(Beginning of Information given)

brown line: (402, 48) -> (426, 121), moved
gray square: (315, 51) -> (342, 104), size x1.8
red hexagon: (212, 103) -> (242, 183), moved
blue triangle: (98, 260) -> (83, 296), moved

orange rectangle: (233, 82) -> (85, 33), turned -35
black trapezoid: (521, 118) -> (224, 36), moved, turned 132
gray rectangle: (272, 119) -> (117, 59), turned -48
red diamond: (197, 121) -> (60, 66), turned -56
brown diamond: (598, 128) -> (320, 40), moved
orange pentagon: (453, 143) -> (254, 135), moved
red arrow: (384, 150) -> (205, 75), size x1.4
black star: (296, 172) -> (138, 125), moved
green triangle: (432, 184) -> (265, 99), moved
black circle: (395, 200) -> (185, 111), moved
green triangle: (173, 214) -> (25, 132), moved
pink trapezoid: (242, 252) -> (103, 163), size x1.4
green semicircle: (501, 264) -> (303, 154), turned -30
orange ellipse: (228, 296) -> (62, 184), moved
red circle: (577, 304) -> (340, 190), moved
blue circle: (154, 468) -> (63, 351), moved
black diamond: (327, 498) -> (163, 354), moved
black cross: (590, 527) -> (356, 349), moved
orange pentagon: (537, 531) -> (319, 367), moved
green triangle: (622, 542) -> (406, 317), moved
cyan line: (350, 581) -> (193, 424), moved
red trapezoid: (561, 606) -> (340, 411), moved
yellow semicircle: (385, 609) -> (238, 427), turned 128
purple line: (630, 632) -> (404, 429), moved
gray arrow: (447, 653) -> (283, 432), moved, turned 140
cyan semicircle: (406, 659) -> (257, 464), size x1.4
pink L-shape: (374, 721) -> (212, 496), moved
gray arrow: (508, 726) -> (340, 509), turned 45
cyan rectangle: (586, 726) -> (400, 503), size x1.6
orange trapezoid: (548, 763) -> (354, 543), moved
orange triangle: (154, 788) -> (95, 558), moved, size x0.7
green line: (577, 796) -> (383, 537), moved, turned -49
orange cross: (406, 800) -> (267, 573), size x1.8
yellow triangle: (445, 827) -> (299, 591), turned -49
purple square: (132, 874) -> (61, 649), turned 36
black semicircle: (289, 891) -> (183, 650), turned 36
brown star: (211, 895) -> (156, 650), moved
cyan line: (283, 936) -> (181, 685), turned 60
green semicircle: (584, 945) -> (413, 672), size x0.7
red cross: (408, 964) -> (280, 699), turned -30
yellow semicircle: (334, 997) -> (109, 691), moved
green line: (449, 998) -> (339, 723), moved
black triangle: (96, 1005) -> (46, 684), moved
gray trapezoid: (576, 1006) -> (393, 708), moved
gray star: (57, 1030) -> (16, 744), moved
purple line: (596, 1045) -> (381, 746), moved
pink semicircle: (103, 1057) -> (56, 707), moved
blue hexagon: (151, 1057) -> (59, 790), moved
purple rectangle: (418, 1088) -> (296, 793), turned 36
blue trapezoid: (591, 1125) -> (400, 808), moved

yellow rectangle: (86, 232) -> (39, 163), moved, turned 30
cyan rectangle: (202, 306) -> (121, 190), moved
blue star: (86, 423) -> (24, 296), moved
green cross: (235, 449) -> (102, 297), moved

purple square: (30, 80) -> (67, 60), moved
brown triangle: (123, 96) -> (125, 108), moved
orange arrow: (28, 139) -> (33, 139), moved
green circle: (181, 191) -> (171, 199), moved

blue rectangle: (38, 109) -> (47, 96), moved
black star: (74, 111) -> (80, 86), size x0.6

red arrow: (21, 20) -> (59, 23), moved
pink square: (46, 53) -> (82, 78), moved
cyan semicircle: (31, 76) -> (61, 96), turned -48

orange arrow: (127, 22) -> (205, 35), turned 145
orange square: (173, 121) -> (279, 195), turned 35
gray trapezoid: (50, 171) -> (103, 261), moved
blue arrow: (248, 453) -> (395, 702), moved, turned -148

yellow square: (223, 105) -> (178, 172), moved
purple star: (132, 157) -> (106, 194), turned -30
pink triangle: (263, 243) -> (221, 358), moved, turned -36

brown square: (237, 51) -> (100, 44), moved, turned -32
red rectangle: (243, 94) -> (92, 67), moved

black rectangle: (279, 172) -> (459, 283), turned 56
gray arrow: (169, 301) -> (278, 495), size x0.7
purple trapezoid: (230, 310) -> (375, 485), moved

(End of Information given)

*Instructions to follow*: Using the records above, copy every line that has the word "orange" in it.

*Result for this task*:
orange rectangle: (233, 82) -> (85, 33), turned -35
orange pentagon: (453, 143) -> (254, 135), moved
orange ellipse: (228, 296) -> (62, 184), moved
orange pentagon: (537, 531) -> (319, 367), moved
orange trapezoid: (548, 763) -> (354, 543), moved
orange triangle: (154, 788) -> (95, 558), moved, size x0.7
orange cross: (406, 800) -> (267, 573), size x1.8
orange arrow: (28, 139) -> (33, 139), moved
orange arrow: (127, 22) -> (205, 35), turned 145
orange square: (173, 121) -> (279, 195), turned 35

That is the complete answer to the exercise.